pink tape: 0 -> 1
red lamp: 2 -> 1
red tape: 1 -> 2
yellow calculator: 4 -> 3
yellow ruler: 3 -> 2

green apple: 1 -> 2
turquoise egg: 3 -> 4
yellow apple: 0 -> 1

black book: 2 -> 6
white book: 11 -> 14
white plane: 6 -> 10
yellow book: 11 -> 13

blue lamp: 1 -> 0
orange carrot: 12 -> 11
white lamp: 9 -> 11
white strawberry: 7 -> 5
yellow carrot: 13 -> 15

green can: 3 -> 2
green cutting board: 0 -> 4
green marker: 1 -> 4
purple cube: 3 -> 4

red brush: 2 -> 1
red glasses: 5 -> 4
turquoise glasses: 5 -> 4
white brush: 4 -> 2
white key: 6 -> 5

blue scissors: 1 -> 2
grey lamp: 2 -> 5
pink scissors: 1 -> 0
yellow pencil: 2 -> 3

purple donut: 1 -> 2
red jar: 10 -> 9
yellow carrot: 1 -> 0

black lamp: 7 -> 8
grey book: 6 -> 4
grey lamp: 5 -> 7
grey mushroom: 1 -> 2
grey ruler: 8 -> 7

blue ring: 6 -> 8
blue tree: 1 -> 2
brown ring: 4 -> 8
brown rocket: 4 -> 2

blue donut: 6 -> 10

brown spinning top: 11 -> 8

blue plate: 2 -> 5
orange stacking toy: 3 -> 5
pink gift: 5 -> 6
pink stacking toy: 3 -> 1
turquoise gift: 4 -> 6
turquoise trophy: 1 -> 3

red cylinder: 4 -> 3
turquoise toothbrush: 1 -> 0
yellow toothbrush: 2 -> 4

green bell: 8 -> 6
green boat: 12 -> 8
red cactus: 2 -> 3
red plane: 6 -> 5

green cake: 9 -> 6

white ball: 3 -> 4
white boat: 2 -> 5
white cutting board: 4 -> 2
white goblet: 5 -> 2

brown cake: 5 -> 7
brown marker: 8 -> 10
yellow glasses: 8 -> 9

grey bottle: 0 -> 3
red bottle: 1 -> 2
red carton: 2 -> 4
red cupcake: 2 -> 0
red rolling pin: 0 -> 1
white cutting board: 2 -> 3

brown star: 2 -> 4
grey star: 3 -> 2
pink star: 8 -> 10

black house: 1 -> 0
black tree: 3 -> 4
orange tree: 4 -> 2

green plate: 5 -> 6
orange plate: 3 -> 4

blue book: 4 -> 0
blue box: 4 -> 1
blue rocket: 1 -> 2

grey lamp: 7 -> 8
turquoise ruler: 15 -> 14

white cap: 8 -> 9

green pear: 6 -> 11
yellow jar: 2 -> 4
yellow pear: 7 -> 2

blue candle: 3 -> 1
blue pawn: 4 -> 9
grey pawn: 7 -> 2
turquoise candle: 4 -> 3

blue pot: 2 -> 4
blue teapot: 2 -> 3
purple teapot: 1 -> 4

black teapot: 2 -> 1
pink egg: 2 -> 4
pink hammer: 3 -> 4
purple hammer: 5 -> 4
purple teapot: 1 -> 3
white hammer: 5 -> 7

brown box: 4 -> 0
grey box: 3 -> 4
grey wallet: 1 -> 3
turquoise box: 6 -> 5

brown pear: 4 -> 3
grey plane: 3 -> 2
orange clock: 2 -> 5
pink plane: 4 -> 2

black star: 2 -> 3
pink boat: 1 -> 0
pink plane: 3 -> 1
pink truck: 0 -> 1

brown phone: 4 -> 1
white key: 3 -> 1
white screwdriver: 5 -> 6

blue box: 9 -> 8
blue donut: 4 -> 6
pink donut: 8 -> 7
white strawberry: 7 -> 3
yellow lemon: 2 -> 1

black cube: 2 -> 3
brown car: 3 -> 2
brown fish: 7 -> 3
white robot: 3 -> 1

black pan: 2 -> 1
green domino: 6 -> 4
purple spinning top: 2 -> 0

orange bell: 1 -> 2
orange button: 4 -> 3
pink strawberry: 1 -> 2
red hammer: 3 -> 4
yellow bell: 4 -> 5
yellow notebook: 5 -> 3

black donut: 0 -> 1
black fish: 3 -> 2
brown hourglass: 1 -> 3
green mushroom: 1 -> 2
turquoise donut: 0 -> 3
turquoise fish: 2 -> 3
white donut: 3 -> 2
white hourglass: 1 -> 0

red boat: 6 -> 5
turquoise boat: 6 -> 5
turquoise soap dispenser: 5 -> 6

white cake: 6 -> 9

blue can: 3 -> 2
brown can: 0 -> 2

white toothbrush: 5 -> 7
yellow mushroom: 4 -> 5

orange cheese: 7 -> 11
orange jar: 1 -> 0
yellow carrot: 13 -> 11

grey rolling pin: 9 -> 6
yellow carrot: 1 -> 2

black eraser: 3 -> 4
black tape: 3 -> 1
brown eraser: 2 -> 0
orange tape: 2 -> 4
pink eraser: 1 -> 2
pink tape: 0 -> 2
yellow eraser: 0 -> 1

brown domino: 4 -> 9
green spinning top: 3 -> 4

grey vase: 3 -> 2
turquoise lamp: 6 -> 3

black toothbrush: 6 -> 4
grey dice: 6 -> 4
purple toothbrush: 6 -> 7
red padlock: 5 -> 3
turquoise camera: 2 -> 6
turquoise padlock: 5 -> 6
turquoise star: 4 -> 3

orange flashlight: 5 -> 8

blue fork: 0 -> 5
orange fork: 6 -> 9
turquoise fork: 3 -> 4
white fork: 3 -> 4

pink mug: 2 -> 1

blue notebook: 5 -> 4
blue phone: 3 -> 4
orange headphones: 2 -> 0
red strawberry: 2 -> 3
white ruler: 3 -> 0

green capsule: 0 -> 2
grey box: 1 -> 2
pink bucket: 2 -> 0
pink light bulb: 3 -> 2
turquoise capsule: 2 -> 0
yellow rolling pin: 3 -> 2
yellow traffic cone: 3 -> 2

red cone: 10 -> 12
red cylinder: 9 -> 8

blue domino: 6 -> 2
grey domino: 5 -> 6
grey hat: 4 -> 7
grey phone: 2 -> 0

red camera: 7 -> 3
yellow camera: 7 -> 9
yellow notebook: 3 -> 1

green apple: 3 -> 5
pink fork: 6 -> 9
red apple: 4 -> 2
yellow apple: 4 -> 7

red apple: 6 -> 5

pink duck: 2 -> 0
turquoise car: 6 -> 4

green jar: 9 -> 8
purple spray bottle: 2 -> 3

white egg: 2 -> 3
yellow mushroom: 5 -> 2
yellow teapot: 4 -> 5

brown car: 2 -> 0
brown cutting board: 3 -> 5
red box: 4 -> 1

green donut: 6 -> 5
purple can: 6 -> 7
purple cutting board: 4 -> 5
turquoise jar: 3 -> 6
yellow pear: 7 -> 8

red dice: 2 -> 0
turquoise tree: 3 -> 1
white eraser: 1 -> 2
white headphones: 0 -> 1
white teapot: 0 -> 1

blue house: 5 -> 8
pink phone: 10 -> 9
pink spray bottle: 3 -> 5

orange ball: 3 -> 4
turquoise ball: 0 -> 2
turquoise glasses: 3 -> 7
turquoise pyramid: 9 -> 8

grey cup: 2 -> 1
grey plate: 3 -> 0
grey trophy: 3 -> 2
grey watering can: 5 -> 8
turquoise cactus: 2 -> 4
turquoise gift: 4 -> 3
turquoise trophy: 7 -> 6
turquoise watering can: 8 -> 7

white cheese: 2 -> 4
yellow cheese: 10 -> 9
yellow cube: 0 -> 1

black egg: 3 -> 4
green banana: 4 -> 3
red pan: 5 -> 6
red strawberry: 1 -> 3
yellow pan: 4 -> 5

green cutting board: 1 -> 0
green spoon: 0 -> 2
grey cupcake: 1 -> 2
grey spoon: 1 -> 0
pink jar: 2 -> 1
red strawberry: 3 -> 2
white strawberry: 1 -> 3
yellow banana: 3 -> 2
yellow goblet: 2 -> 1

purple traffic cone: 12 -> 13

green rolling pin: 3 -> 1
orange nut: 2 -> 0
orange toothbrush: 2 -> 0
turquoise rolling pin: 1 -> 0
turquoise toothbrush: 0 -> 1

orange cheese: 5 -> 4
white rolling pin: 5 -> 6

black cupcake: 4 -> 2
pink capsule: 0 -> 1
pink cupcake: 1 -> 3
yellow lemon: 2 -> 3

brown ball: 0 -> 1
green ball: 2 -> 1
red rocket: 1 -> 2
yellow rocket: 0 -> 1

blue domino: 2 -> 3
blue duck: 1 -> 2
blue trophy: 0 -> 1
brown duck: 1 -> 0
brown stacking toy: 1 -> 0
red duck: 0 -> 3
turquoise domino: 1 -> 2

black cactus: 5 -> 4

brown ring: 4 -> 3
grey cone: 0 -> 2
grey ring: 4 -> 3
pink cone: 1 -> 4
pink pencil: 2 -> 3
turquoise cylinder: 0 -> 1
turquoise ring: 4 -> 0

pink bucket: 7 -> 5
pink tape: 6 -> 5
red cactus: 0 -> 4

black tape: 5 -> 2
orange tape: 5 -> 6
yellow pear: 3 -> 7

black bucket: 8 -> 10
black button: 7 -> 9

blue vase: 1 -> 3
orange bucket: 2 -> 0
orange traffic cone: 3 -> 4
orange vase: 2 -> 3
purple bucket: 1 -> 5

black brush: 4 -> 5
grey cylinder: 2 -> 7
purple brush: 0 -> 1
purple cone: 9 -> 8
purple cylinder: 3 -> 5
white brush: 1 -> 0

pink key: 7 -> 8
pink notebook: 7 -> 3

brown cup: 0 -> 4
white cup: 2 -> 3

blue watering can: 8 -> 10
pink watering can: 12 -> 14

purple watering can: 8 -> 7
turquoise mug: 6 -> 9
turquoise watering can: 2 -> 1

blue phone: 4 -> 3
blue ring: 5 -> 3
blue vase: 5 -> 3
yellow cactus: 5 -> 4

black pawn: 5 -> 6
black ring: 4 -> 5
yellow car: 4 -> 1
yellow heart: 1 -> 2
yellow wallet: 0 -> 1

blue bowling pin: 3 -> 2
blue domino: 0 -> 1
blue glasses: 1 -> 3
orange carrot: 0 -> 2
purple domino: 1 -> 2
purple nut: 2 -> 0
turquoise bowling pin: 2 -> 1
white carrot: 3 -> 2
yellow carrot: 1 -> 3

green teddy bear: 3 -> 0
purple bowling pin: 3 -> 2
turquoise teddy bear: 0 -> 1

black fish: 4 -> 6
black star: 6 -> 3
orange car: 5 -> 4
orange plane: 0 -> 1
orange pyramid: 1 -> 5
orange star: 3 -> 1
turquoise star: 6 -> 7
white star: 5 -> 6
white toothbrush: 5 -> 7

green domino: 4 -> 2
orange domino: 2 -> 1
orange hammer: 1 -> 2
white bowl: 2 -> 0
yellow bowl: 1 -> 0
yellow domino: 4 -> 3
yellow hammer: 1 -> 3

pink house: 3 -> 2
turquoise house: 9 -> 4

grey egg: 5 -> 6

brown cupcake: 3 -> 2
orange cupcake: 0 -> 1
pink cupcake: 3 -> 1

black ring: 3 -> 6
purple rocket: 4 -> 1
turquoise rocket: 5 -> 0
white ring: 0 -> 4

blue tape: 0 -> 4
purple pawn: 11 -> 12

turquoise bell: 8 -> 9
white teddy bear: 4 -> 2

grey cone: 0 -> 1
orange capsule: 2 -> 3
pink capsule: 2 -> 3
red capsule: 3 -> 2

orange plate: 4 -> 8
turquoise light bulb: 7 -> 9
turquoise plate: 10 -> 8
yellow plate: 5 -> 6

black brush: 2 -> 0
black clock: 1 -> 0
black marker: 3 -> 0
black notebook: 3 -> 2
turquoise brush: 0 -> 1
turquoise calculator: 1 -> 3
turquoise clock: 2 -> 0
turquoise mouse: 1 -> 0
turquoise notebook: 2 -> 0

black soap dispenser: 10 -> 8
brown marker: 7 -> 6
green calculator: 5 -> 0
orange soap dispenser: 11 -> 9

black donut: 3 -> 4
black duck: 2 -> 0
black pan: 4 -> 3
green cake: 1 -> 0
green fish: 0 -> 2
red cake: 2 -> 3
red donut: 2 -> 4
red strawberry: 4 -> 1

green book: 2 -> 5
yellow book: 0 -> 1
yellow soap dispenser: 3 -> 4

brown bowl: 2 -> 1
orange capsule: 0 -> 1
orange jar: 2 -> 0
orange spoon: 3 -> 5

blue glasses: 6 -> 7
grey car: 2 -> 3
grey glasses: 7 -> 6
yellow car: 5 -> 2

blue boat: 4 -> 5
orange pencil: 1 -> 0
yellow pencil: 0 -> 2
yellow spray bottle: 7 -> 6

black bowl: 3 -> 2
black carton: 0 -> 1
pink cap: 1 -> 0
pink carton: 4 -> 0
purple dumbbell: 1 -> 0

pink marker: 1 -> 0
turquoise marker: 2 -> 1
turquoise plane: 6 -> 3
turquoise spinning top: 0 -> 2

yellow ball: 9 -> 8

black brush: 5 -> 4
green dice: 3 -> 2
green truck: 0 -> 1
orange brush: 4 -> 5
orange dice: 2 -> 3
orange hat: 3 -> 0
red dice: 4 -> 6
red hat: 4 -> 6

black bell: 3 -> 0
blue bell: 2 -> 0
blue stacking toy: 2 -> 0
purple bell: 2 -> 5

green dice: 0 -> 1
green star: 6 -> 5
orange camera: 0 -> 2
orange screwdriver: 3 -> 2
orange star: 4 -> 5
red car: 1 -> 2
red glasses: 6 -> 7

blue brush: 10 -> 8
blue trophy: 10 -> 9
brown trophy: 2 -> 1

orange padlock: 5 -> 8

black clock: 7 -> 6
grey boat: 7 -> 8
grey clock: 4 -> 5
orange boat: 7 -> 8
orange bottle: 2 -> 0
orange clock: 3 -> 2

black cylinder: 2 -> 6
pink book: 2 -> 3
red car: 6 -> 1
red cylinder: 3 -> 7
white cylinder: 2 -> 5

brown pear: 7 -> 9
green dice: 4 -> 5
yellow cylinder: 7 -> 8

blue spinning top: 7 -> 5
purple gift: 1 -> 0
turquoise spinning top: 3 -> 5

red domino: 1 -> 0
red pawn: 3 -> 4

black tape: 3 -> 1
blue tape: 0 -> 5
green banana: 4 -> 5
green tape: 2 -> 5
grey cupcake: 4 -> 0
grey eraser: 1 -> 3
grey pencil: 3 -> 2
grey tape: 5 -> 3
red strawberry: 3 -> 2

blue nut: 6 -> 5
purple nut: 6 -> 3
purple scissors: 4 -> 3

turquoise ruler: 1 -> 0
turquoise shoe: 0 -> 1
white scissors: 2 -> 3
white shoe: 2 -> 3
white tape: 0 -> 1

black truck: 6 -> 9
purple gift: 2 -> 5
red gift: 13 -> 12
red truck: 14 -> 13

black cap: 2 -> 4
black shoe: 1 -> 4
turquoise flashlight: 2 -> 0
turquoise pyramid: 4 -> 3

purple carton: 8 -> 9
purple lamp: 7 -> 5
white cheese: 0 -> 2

▸ Exercise details
Lines holding "boat" in the listing above: report how many there are, with the number alone.

▸ Exercise solution
8